■ **Data to use**
==*==

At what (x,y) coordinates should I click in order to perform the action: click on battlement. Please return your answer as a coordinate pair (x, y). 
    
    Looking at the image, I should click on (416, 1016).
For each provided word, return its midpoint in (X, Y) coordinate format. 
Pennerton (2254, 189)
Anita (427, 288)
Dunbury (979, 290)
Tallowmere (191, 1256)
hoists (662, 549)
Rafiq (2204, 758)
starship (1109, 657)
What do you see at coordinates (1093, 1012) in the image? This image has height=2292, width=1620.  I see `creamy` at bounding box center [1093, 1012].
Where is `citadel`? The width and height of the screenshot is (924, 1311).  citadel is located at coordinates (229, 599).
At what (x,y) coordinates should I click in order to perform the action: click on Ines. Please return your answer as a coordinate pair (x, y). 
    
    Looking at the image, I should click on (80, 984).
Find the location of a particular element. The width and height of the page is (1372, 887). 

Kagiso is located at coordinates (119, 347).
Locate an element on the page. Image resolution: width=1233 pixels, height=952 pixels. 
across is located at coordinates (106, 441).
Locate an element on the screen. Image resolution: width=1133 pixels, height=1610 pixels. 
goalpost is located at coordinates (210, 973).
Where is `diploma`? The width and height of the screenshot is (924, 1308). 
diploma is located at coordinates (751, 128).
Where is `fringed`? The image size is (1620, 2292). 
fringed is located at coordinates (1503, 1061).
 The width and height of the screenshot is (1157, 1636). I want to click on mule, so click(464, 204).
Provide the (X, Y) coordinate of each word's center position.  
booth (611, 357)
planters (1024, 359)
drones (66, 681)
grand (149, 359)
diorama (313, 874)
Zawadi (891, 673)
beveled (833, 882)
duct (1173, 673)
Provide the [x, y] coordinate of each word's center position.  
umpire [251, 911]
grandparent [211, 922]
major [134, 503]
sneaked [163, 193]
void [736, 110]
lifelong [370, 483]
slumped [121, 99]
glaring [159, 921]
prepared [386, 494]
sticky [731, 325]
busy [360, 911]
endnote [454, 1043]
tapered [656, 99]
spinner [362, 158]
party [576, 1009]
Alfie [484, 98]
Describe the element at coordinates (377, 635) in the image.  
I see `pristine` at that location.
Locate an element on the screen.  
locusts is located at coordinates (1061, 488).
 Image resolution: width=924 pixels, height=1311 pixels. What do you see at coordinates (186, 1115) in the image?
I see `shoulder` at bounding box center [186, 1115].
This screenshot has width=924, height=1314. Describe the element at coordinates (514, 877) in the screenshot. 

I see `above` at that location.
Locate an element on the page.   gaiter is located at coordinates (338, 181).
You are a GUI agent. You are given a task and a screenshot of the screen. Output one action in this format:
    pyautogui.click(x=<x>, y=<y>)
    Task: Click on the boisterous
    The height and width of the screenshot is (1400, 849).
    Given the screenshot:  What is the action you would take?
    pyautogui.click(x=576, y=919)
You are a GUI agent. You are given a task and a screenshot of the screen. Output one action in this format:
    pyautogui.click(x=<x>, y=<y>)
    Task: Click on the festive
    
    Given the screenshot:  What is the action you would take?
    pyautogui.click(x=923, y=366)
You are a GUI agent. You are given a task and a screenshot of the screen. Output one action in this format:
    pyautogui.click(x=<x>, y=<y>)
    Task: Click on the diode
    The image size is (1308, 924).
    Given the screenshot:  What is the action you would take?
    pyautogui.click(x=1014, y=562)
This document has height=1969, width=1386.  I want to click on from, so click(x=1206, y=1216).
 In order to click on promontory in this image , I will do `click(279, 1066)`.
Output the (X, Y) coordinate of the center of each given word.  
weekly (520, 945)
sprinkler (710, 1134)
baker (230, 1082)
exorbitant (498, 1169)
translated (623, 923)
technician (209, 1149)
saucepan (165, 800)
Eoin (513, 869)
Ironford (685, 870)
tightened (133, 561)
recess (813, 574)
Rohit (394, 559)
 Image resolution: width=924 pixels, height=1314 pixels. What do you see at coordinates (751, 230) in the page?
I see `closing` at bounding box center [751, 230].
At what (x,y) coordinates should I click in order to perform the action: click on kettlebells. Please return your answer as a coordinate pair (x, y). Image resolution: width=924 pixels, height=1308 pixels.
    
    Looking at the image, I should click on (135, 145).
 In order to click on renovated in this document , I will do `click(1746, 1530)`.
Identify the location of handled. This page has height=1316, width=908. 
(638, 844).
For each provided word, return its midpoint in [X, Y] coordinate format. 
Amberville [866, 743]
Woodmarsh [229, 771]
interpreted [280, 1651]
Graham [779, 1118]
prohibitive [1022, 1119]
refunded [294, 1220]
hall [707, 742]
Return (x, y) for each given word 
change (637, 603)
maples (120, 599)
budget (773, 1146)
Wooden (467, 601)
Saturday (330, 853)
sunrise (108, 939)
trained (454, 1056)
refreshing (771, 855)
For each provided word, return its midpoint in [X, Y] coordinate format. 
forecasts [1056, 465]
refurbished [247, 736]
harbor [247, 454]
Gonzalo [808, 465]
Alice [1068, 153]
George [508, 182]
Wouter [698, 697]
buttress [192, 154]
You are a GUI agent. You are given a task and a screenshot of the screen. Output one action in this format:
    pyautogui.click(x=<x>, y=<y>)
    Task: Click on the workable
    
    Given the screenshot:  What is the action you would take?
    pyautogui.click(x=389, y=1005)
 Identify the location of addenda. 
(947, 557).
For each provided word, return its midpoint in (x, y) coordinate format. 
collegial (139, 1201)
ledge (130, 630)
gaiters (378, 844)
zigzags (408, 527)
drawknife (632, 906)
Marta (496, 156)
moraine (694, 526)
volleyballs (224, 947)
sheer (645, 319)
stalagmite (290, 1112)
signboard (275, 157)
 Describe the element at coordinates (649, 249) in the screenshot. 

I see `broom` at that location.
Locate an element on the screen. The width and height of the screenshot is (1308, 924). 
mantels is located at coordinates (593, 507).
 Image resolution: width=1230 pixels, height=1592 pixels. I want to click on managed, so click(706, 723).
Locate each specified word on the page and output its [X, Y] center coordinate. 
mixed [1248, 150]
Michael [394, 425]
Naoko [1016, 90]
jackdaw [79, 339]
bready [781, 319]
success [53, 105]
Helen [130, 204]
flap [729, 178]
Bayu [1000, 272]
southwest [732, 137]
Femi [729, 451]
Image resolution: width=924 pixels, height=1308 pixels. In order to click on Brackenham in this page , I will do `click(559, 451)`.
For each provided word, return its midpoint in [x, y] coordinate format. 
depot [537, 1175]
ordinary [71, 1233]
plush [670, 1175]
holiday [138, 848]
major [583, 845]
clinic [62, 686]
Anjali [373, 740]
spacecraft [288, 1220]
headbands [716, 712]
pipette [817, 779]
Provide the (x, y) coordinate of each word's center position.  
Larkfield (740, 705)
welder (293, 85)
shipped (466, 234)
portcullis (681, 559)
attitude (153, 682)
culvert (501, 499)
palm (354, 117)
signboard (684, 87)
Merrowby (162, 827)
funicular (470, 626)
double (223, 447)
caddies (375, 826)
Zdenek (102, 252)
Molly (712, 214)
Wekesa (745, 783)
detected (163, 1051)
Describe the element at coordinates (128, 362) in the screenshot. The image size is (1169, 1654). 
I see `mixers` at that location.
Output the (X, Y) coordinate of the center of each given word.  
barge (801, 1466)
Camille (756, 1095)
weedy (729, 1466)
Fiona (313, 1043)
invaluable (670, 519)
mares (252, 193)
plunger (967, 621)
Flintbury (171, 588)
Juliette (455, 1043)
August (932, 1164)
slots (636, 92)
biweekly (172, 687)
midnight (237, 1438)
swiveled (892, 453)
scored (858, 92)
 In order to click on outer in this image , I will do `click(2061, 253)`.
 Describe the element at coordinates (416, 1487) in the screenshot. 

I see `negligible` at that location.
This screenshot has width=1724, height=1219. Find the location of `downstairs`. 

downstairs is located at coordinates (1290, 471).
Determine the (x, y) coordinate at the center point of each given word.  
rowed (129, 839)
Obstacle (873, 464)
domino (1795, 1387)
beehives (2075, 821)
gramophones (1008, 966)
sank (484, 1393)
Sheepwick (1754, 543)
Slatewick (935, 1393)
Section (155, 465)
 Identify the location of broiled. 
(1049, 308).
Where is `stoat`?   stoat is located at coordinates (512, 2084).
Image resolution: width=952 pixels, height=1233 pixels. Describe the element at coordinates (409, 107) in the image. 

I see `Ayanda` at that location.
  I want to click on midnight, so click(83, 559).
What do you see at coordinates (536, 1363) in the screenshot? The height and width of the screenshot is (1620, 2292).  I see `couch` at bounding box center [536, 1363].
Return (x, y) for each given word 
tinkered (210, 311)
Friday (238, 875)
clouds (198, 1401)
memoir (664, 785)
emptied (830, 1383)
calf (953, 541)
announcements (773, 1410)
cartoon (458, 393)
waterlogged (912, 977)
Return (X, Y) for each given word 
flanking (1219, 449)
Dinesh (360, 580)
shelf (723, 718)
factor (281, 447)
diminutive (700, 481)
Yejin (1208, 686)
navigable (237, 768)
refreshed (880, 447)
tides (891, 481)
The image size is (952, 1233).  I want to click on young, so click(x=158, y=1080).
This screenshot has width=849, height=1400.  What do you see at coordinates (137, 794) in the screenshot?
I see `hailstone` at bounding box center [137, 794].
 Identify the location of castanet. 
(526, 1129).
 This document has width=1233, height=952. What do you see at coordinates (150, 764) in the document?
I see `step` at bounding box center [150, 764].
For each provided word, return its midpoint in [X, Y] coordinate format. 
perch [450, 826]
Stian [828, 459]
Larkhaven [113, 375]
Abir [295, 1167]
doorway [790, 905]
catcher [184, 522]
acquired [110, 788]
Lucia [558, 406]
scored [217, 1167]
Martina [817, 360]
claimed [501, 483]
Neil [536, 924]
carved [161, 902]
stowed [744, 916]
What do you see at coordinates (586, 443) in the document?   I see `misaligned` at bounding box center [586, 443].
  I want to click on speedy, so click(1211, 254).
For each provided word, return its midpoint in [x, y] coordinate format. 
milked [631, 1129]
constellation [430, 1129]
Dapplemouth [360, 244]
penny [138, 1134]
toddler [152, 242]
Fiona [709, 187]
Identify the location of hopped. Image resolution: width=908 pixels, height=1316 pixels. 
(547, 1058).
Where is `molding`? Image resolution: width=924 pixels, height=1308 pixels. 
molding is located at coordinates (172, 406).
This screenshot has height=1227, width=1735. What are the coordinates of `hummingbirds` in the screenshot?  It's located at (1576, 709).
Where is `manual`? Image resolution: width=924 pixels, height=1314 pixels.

==*==

■ **Task instructions**
Can you turn the stretch of the records above that opens with the line containing "coordinates (229, 599)." and closes with the line containing "across is located at coordinates (106, 441).", both included, into a JSON list of strings with one string per line and blank lines omitted?

■ **Output for this task**
[
  "Where is `citadel`? The width and height of the screenshot is (924, 1311).  citadel is located at coordinates (229, 599).",
  "At what (x,y) coordinates should I click in order to perform the action: click on Ines. Please return your answer as a coordinate pair (x, y). ",
  "    Looking at the image, I should click on (80, 984).",
  "Find the location of a particular element. The width and height of the page is (1372, 887). ",
  "Kagiso is located at coordinates (119, 347).",
  "Locate an element on the page. Image resolution: width=1233 pixels, height=952 pixels. ",
  "across is located at coordinates (106, 441)."
]